▶ [REQUIREMENT]:
A copy of the listing below is needed, exact in every line and without images.

▶ [THE DATA]:
= Beginning of Section =

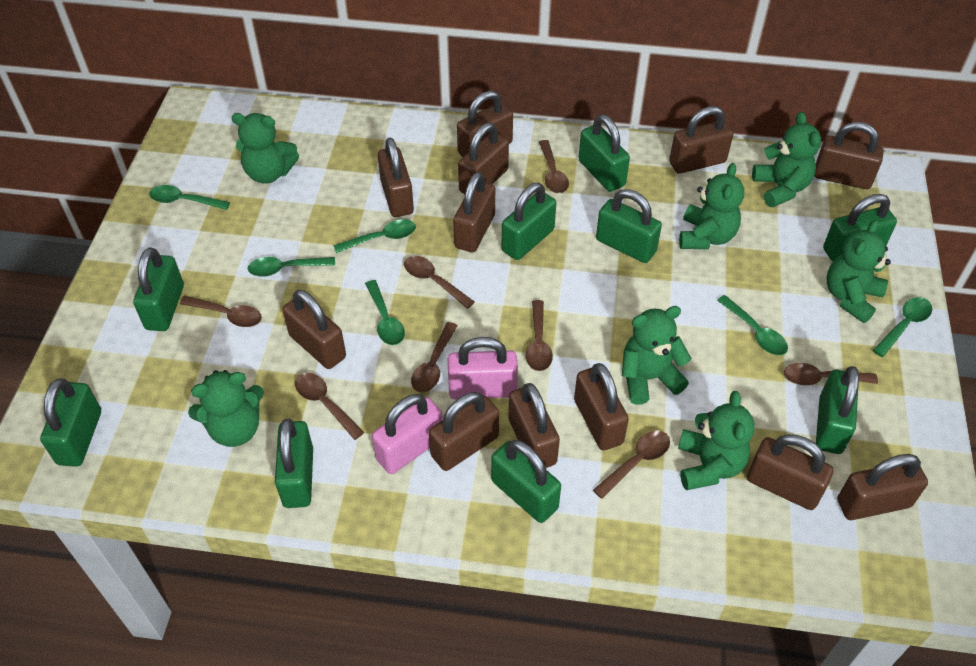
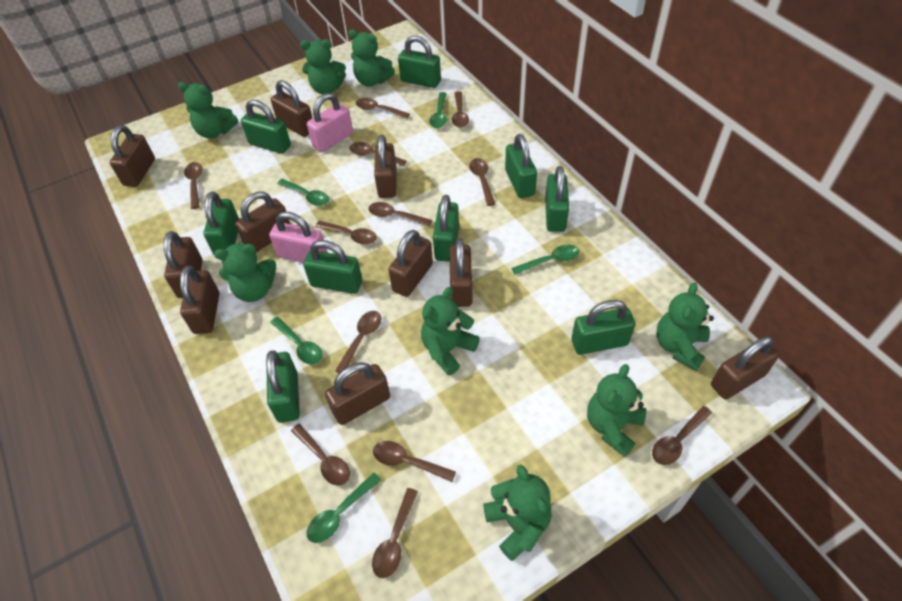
brown padlock: 12 -> 10
brown spoon: 8 -> 12
green spoon: 6 -> 5
green teddy bear: 7 -> 8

= End of Section =

▶ [ANSWER]:
brown padlock: 12 -> 10
brown spoon: 8 -> 12
green spoon: 6 -> 5
green teddy bear: 7 -> 8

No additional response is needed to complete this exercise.